[Start of section]

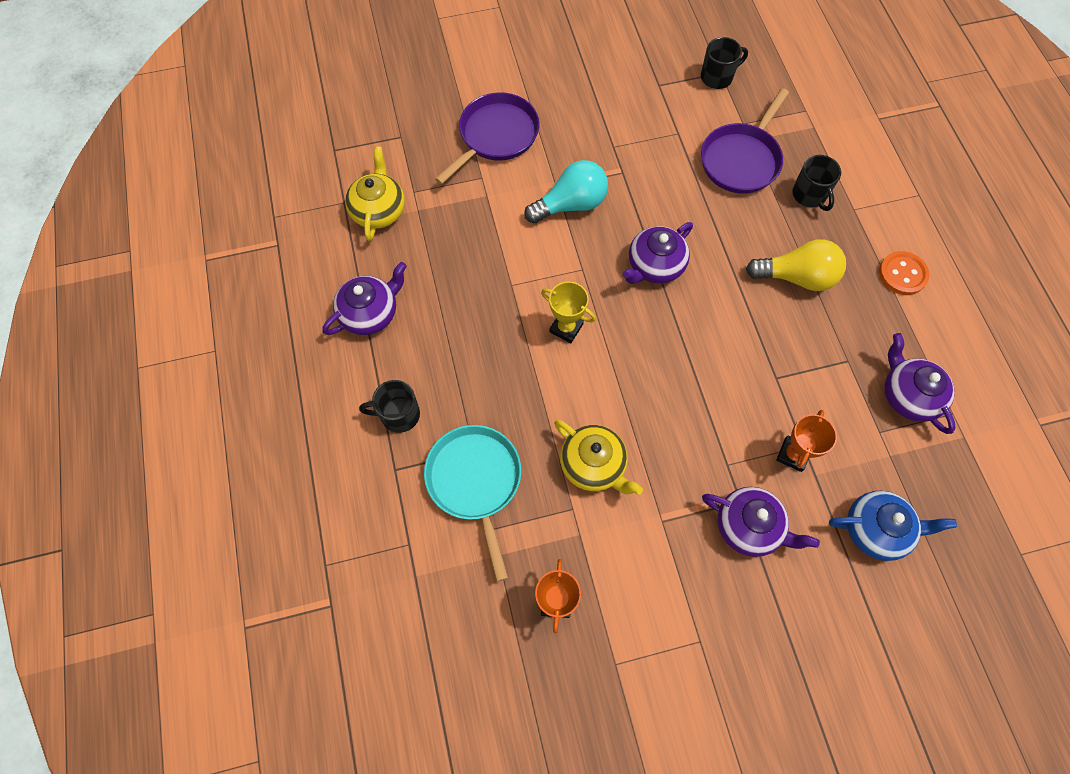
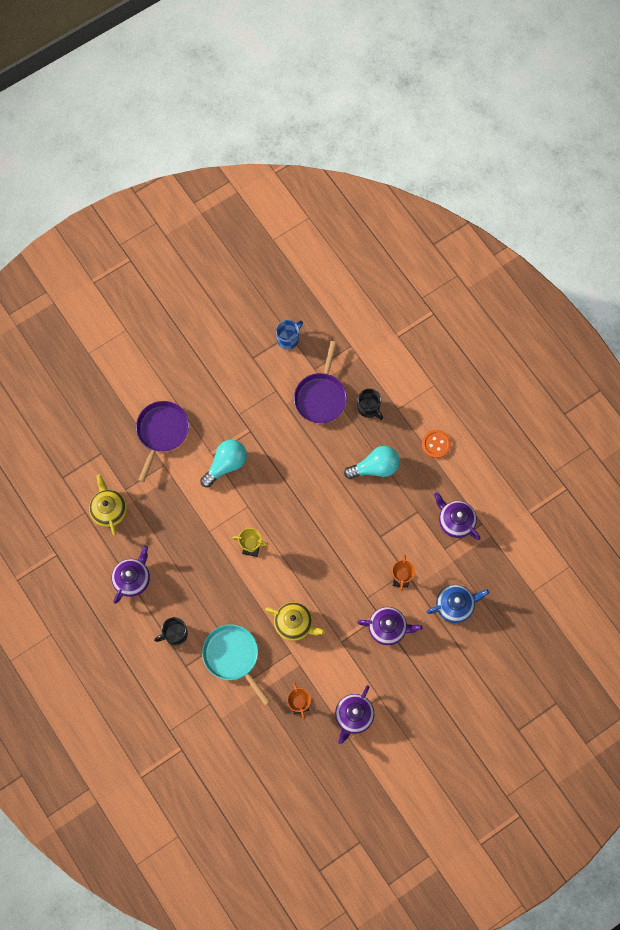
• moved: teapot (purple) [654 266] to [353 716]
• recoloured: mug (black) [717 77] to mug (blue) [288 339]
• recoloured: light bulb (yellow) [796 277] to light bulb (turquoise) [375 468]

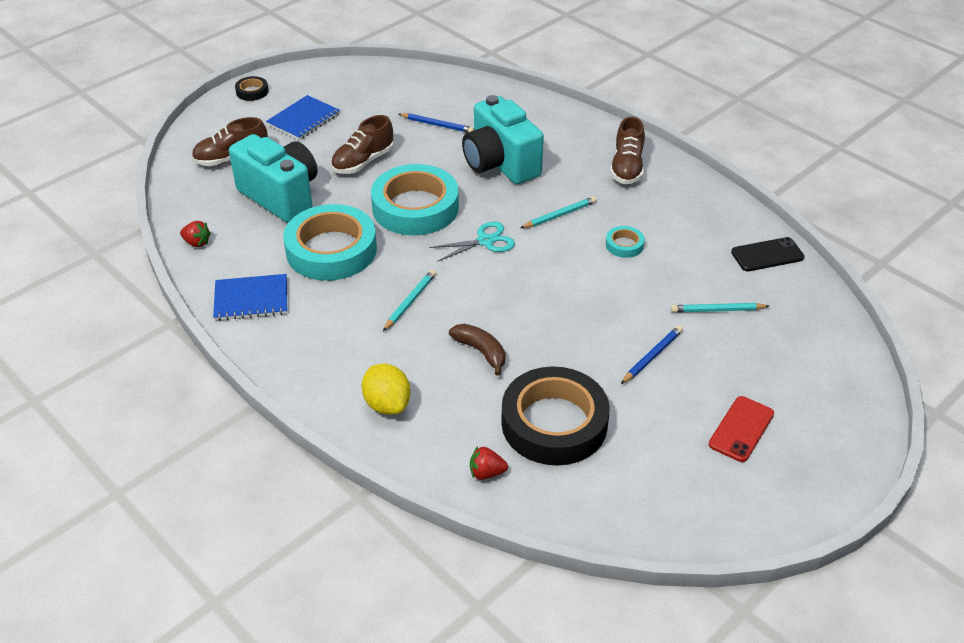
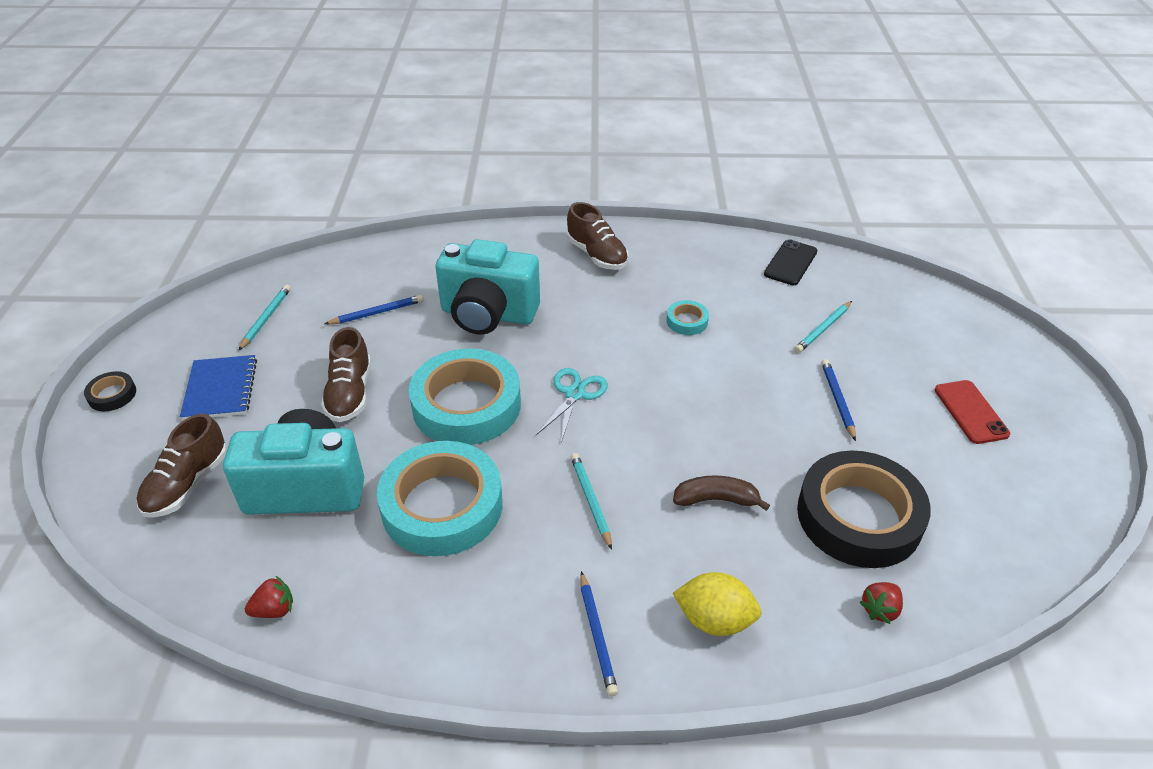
• removed: notebook (blue) [251 299]
• moved: pencil (turquoise) [560 215] to [266 318]
• added: pencil (blue) [597 635]

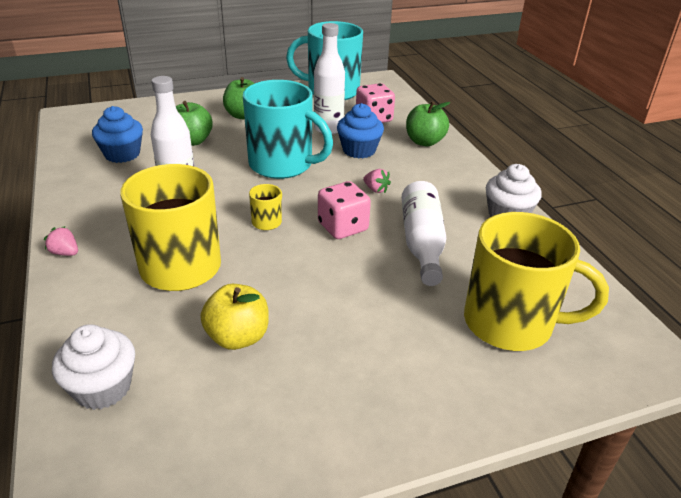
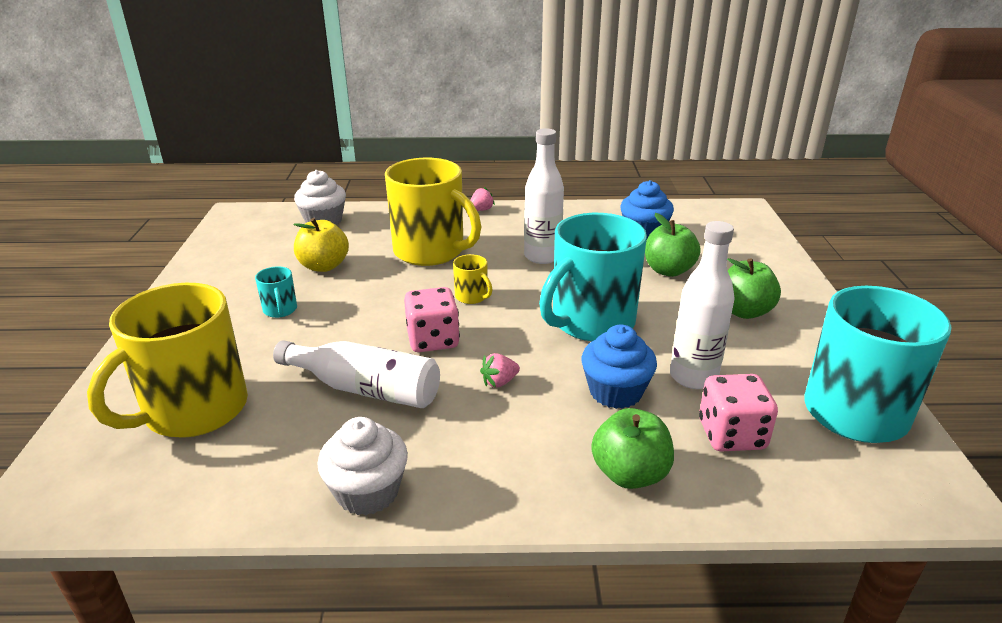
• added: mug (turquoise) [280 310]

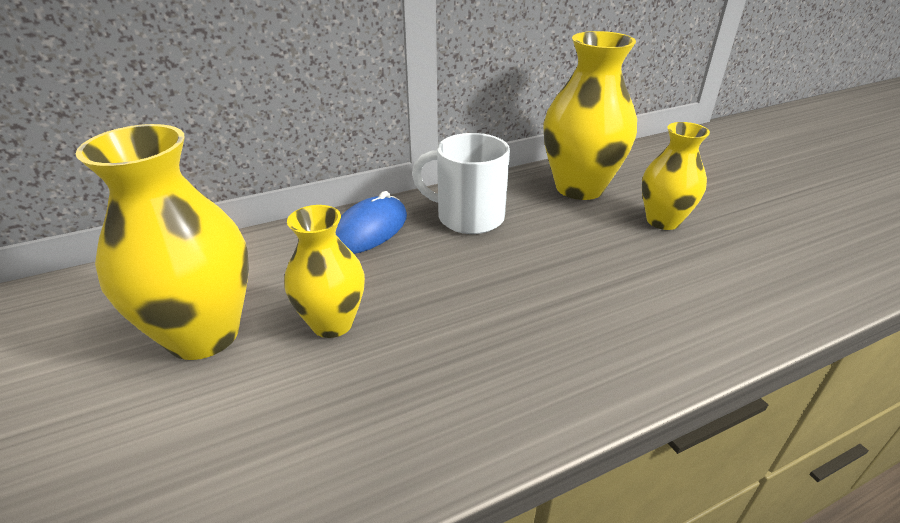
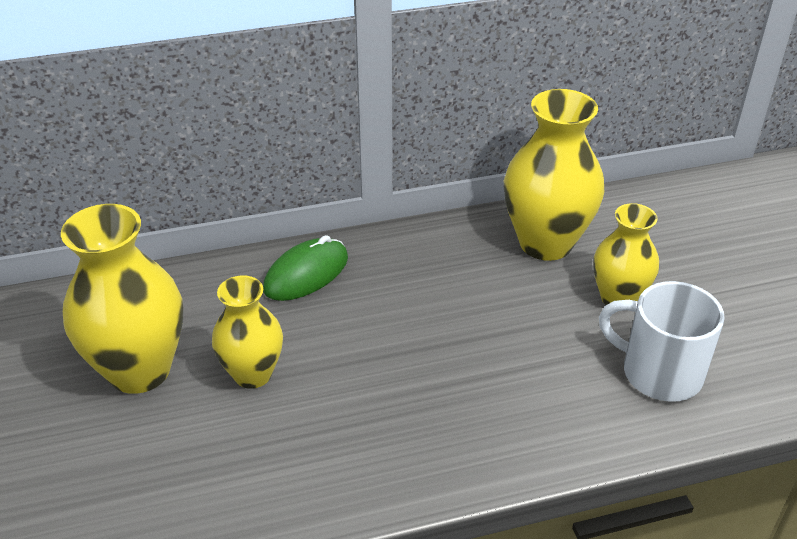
• recoloured: mouse (blue) [369 230] to mouse (green) [306 274]
• moved: mug (white) [468 217] to [658 373]

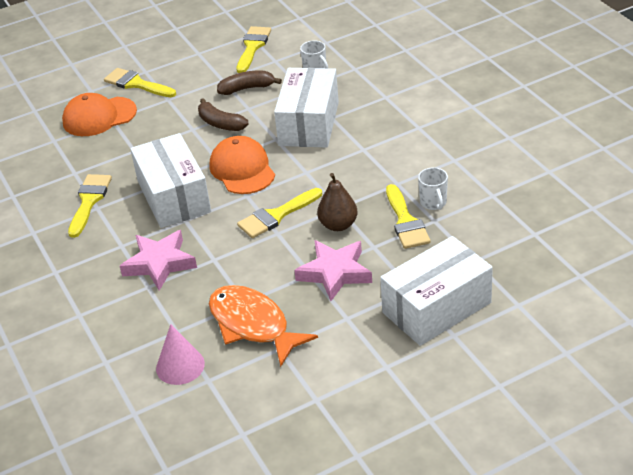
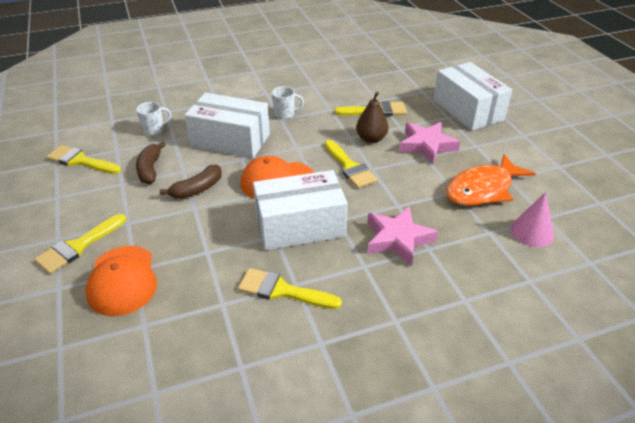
• moved: mug (white) [433 203] to [285 114]

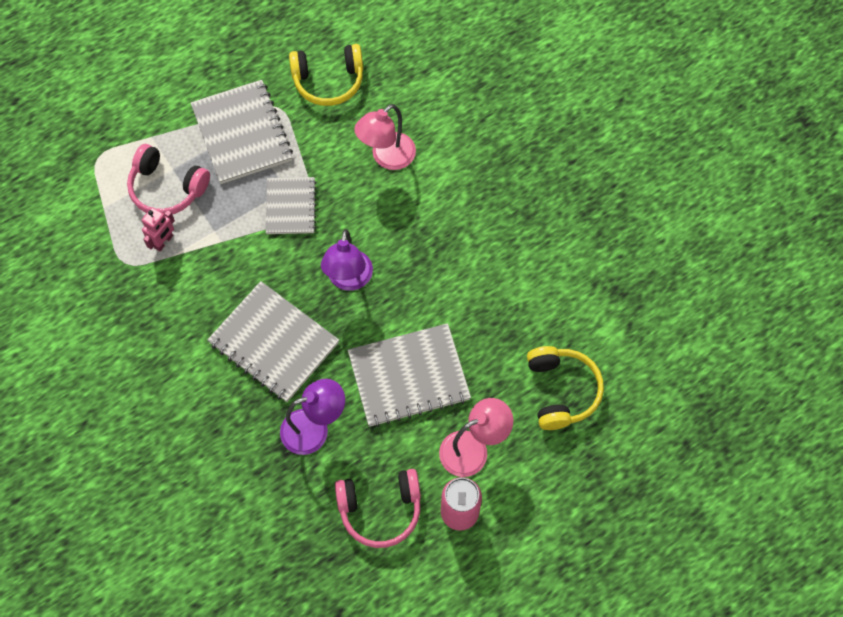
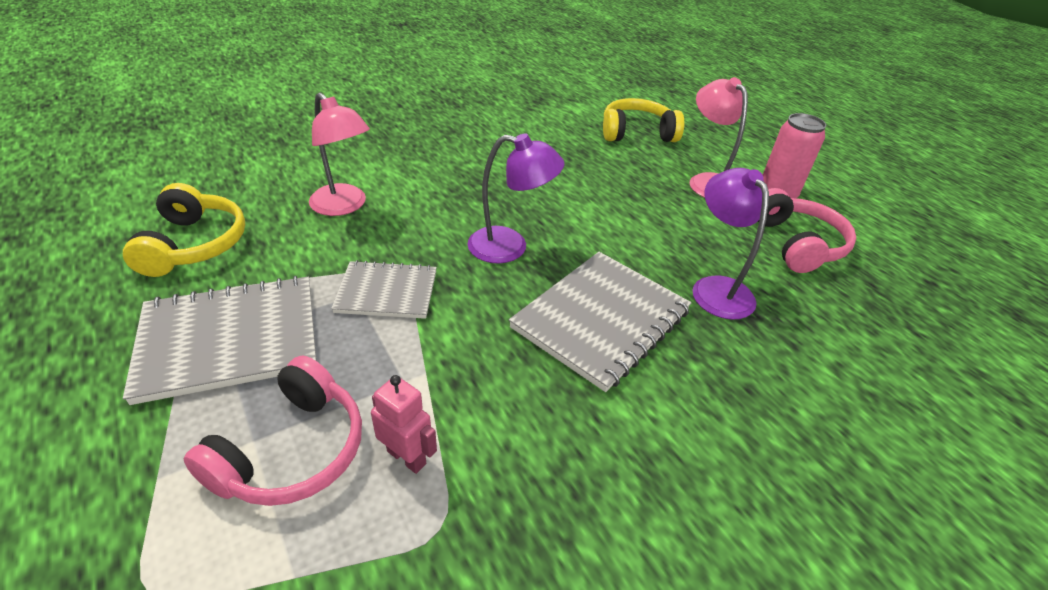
• removed: notebook (grey) [409 376]

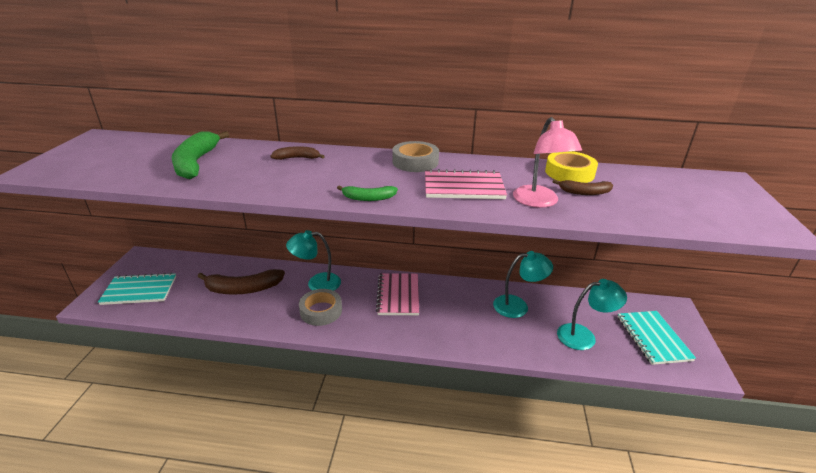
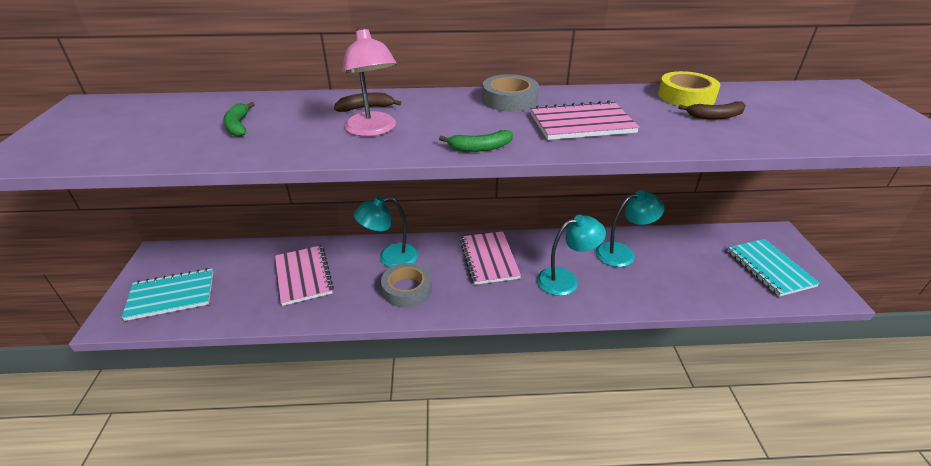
• resized: banana (green) [196 163] = [238 126] x0.53
• replaced: banana (brown) [243 289] to notebook (pink) [303 276]
• moved: lamp (pink) [539 202] to [373 130]
• moved: lamp (turquoise) [584 336] to [565 280]

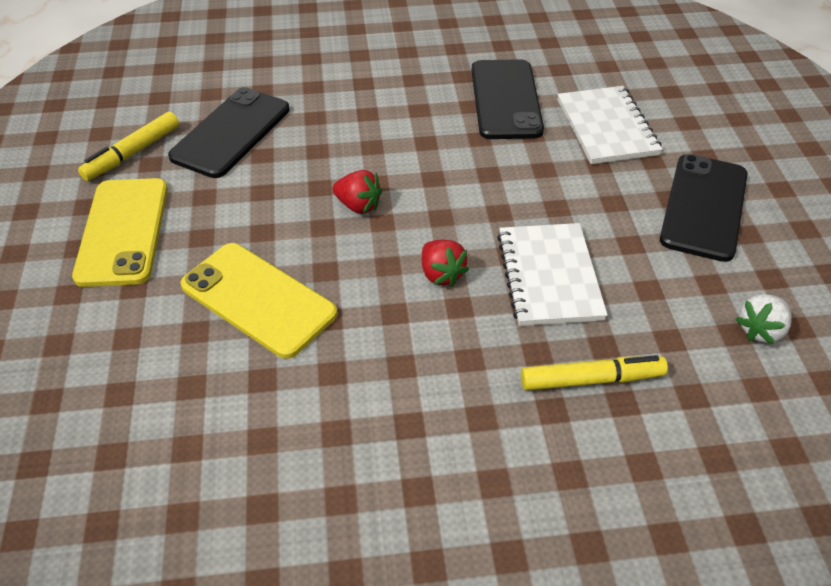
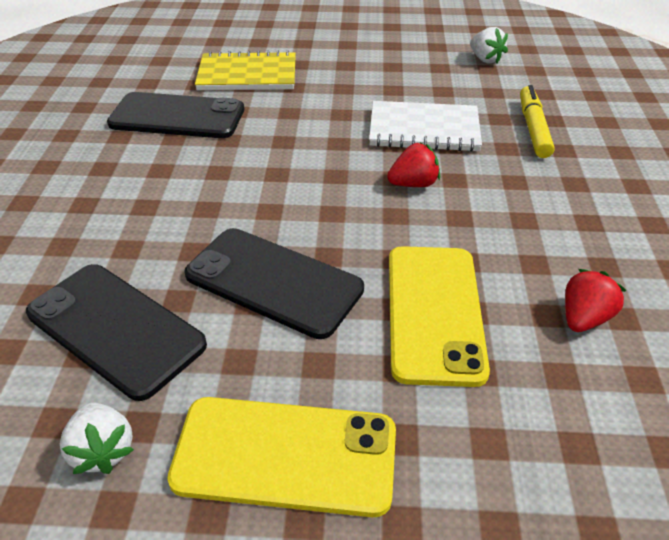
• replaced: marker (yellow) [132 153] to strawberry (white) [103 450]
• turned: phone (yellow) [258 299] = [434 312] 45 degrees counterclockwise
• moved: strawberry (red) [358 205] to [584 318]
• recoloured: notebook (white) [607 127] to notebook (yellow) [247 75]
• moved: phone (black) [704 207] to [274 282]

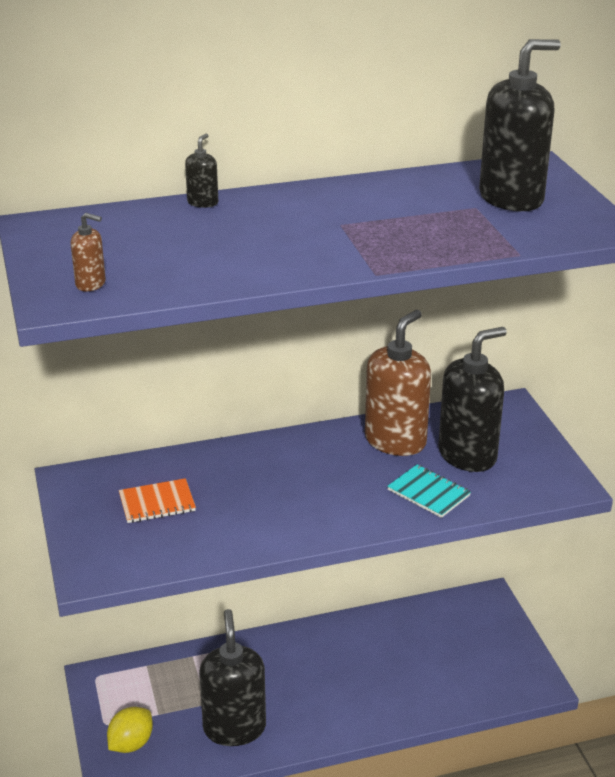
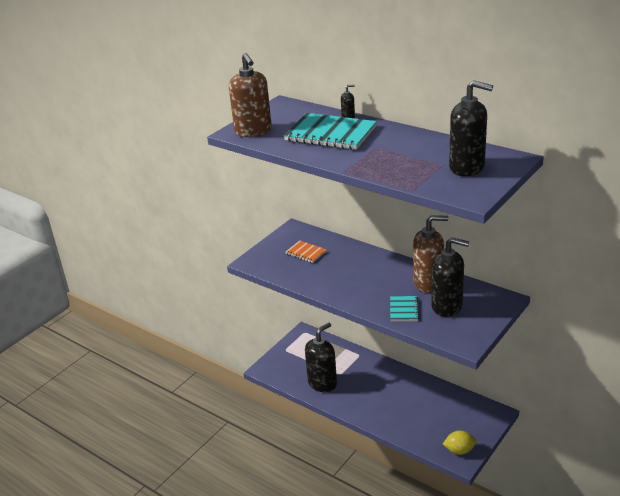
• resized: soap dispenser (brown) [91 284] = [253 131] x2.32
• moved: lemon (yellow) [131 743] to [459 450]
• added: notebook (turquoise) [330 134]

[End of section]

● **Your assignment**:
Write out each entry word for word, images excluded.

● **Exercise answer**:
• moved: teapot (purple) [654 266] to [353 716]
• recoloured: mug (black) [717 77] to mug (blue) [288 339]
• recoloured: light bulb (yellow) [796 277] to light bulb (turquoise) [375 468]

• removed: notebook (blue) [251 299]
• moved: pencil (turquoise) [560 215] to [266 318]
• added: pencil (blue) [597 635]

• added: mug (turquoise) [280 310]

• recoloured: mouse (blue) [369 230] to mouse (green) [306 274]
• moved: mug (white) [468 217] to [658 373]

• moved: mug (white) [433 203] to [285 114]

• removed: notebook (grey) [409 376]

• resized: banana (green) [196 163] = [238 126] x0.53
• replaced: banana (brown) [243 289] to notebook (pink) [303 276]
• moved: lamp (pink) [539 202] to [373 130]
• moved: lamp (turquoise) [584 336] to [565 280]

• replaced: marker (yellow) [132 153] to strawberry (white) [103 450]
• turned: phone (yellow) [258 299] = [434 312] 45 degrees counterclockwise
• moved: strawberry (red) [358 205] to [584 318]
• recoloured: notebook (white) [607 127] to notebook (yellow) [247 75]
• moved: phone (black) [704 207] to [274 282]

• resized: soap dispenser (brown) [91 284] = [253 131] x2.32
• moved: lemon (yellow) [131 743] to [459 450]
• added: notebook (turquoise) [330 134]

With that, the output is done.